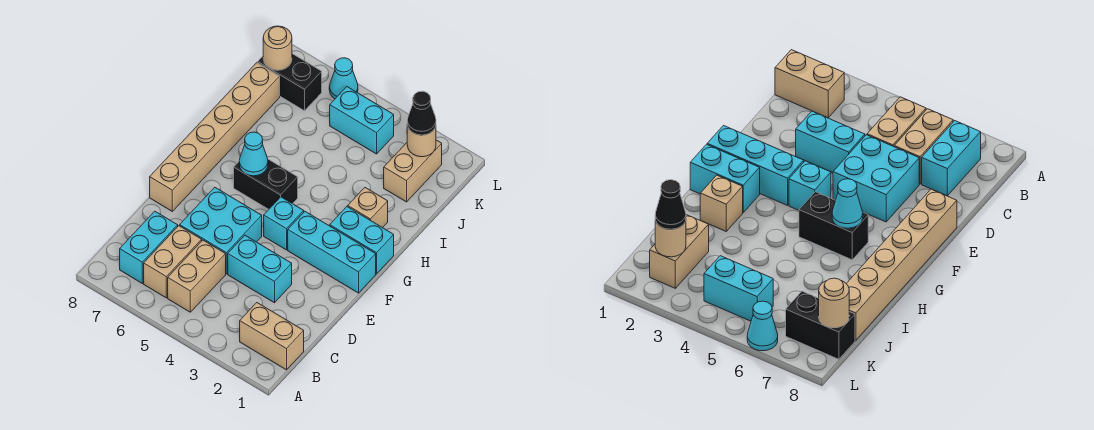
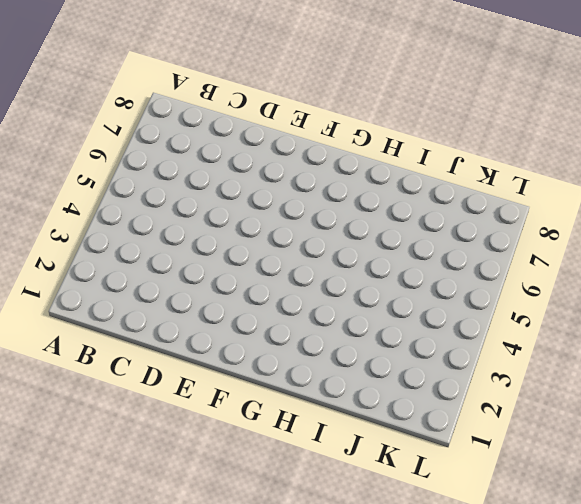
none -> tan 1x2 brick [240,303,304,370]
none -> tan 1x2 brick [168,240,226,312]
none -> tan 1x2 brick [144,226,202,298]

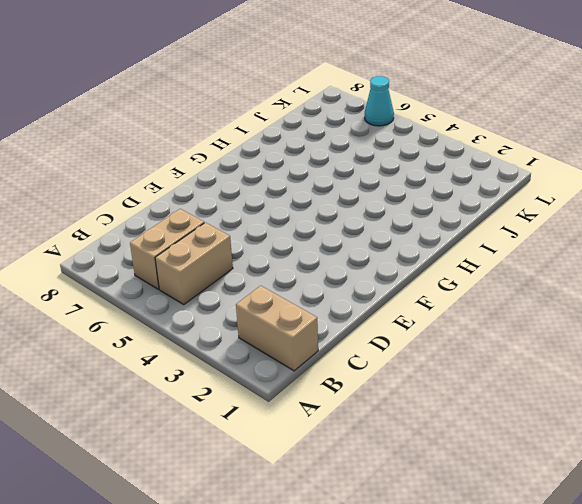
none -> cyan 1x2 brick [120,211,178,283]
none -> cyan 1x2 brick [228,235,292,303]
none -> cyan 2x2 brick [180,187,262,274]

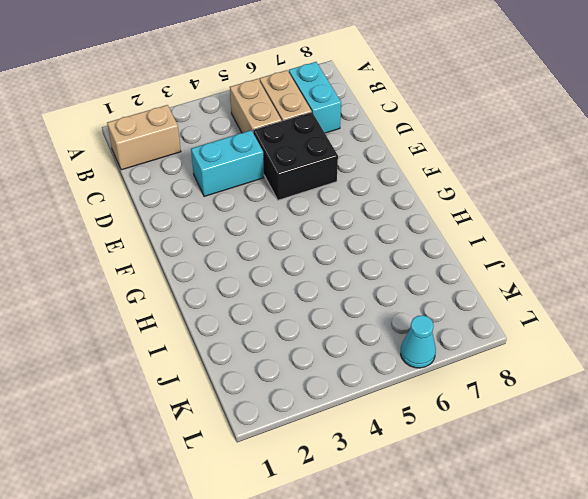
black 2x2 brick [253,112,338,200] -> cyan 2x2 brick [180,187,262,274]
none -> tan 1x6 brick [150,63,280,211]
none -> cyan 1x3 brick [288,211,376,293]
none -> cyan 1x1 brick [264,197,304,250]

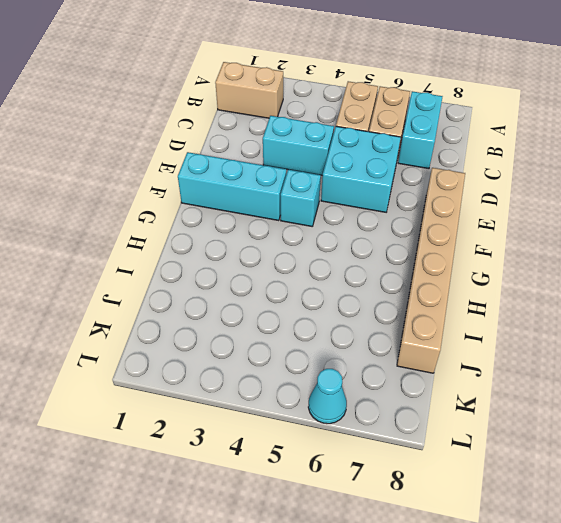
none -> cyan 1x2 brick [330,207,394,274]
none -> black 1x2 brick [234,159,298,209]
none -> tan 1x1 brick [348,188,388,228]

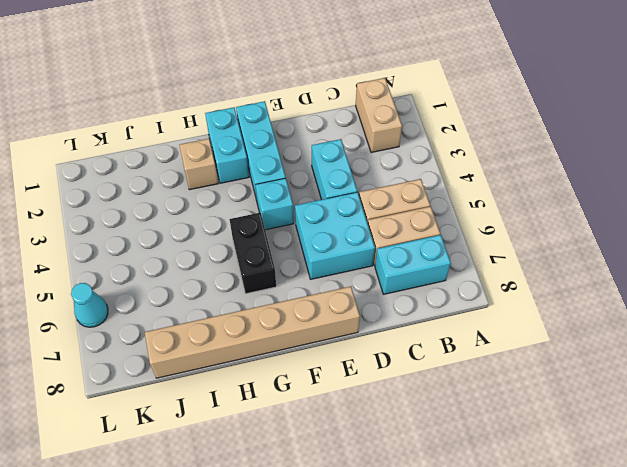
none -> tan 1x2 brick [384,140,442,202]
none -> cyan 1x2 brick [330,87,394,154]
none -> black 1x2 brick [258,54,322,111]

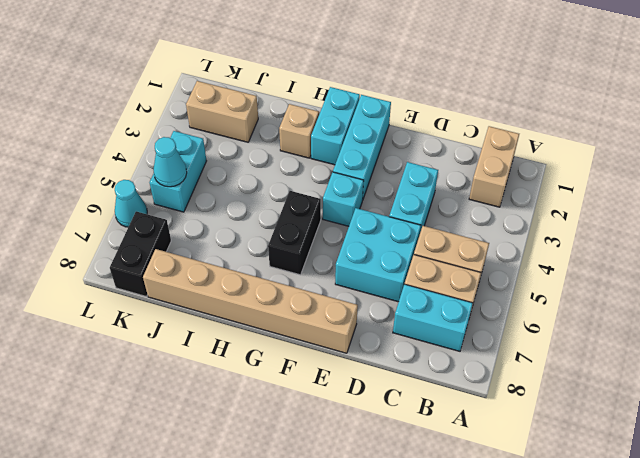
cyan 1x1 cone [153,137,187,187] -> cyan 1x1 cone moved to [239,132,268,176]
none -> tan 1x1 round brick [407,124,436,157]
none -> tan 1x1 round brick [263,26,292,70]
none -> black 1x1 cone [407,91,436,135]

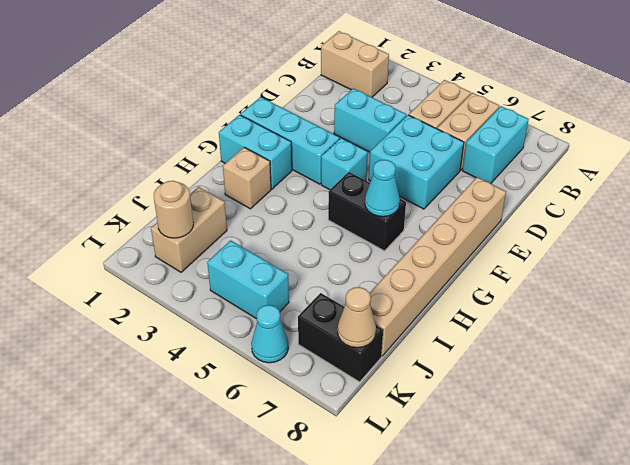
tan 1x1 cone [338,287,376,348] -> tan 1x1 round brick [263,26,292,70]
none -> black 1x1 cone [407,91,436,135]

TASK ITEM :: Filter the records above down to the lines containing "black".

TASK ANSWER ::
black 2x2 brick [253,112,338,200] -> cyan 2x2 brick [180,187,262,274]
none -> black 1x2 brick [234,159,298,209]
none -> black 1x2 brick [258,54,322,111]
none -> black 1x1 cone [407,91,436,135]
none -> black 1x1 cone [407,91,436,135]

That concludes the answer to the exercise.